Top of Extracted entries

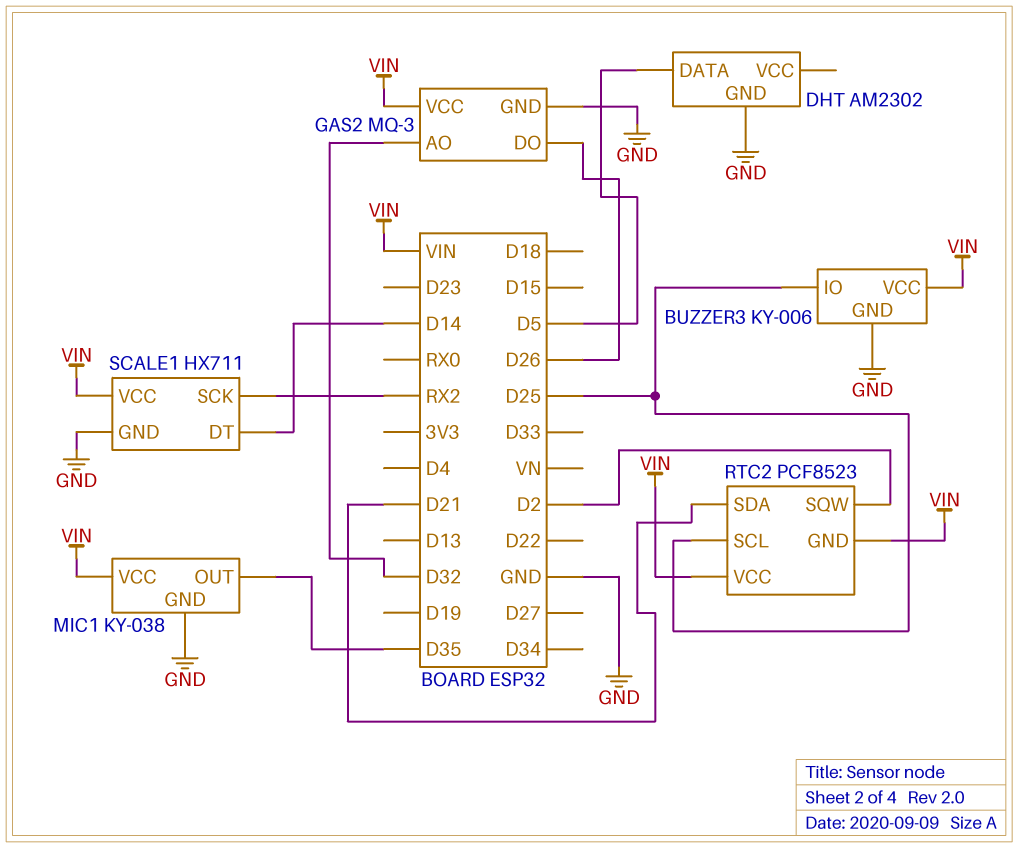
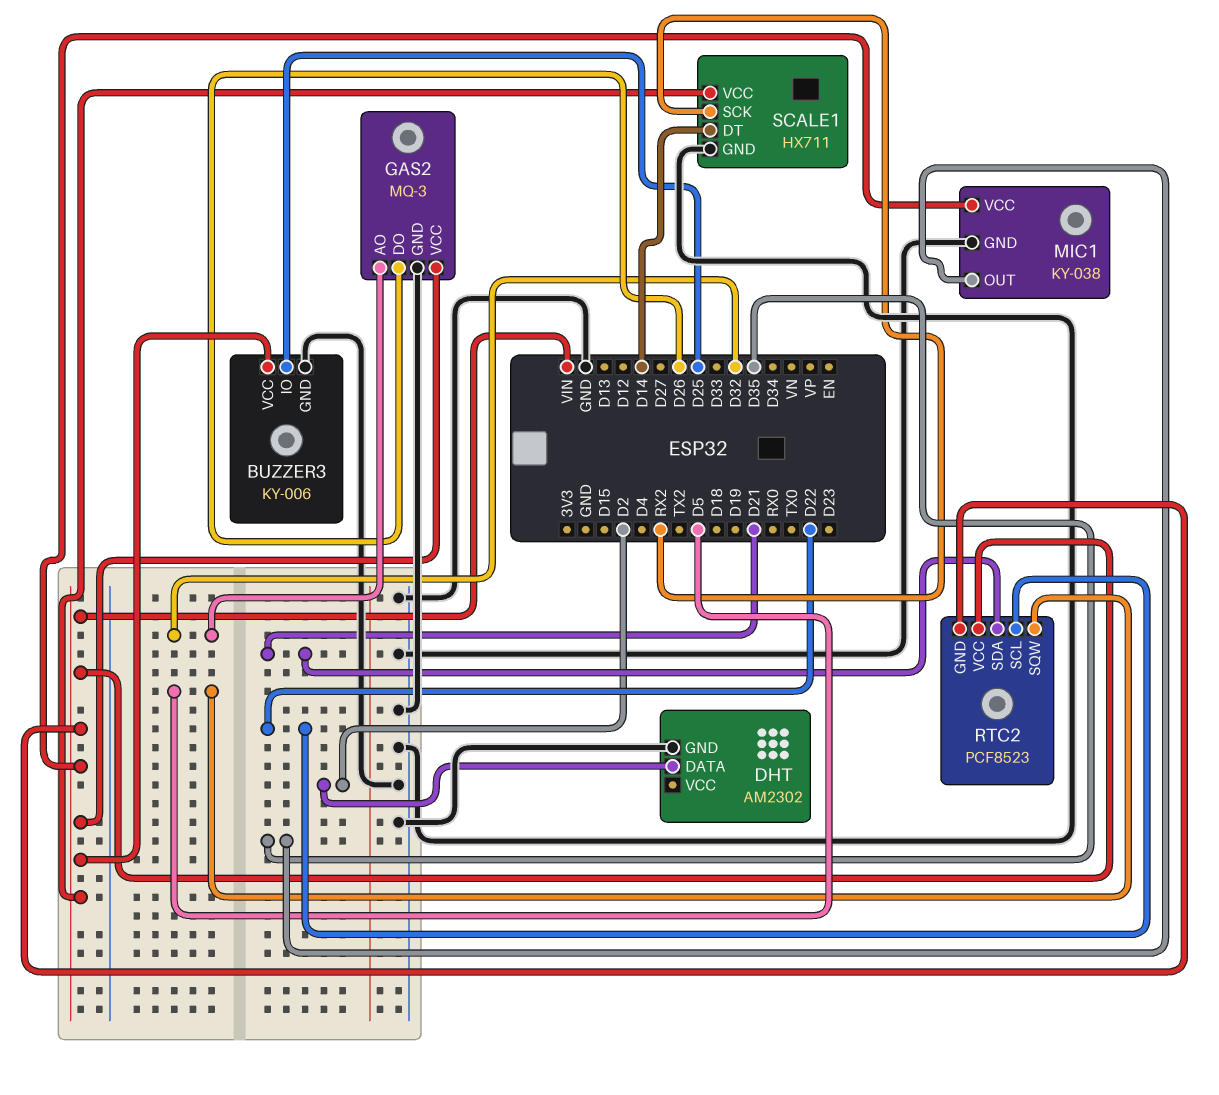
DHT pin DATA: D5 -> D2
RTC2 pin SCL: D25 -> D22
RTC2 pin SQW: D2 -> D5

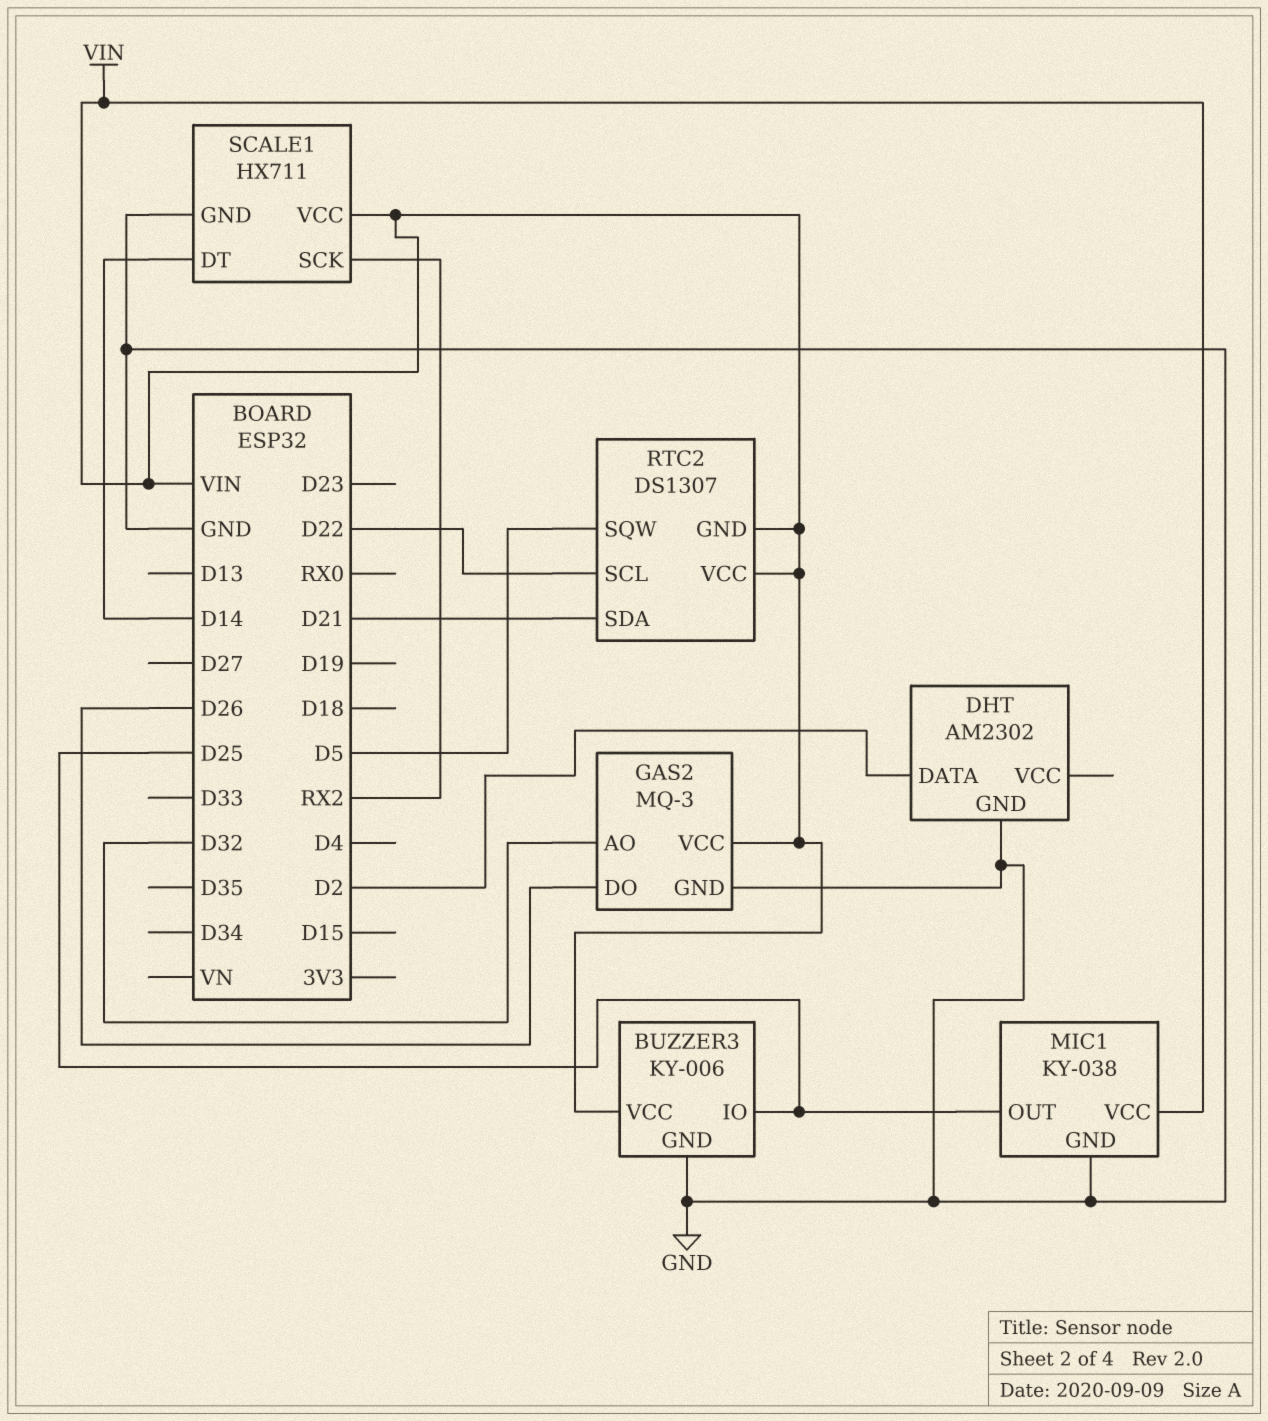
MIC1 pin OUT: D35 -> D25
RTC2: PCF8523 -> DS1307

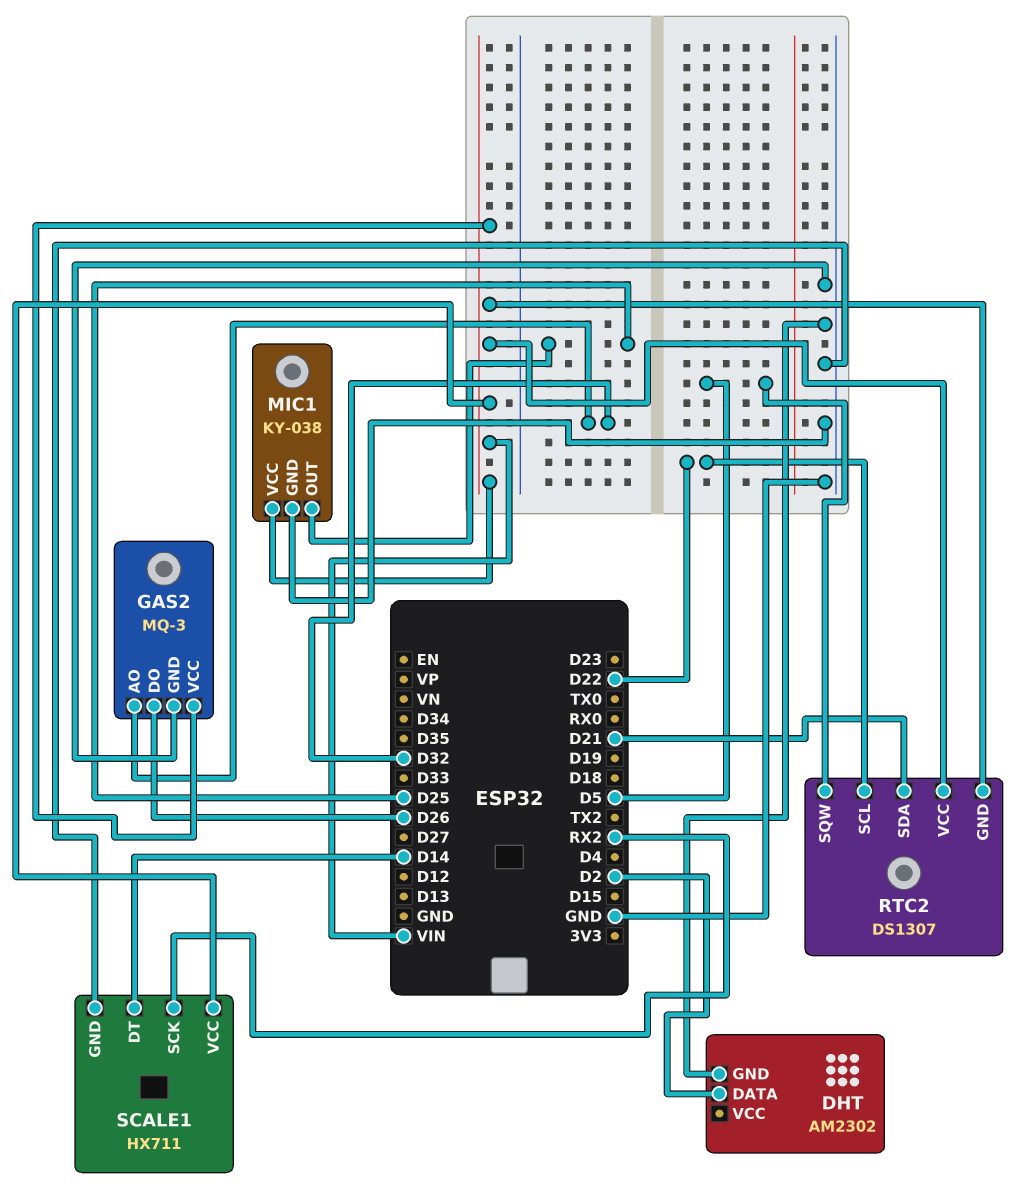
BUZZER3: KY-006 -> none
BUZZER3 pin GND: GND -> none
BUZZER3 pin IO: D25 -> none
BUZZER3 pin VCC: VIN -> none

Bottom of Extracted entries

**About this task**
Skip the pictures, then retype every line above exactly.

**Problem solution**
DHT pin DATA: D5 -> D2
RTC2 pin SCL: D25 -> D22
RTC2 pin SQW: D2 -> D5

MIC1 pin OUT: D35 -> D25
RTC2: PCF8523 -> DS1307

BUZZER3: KY-006 -> none
BUZZER3 pin GND: GND -> none
BUZZER3 pin IO: D25 -> none
BUZZER3 pin VCC: VIN -> none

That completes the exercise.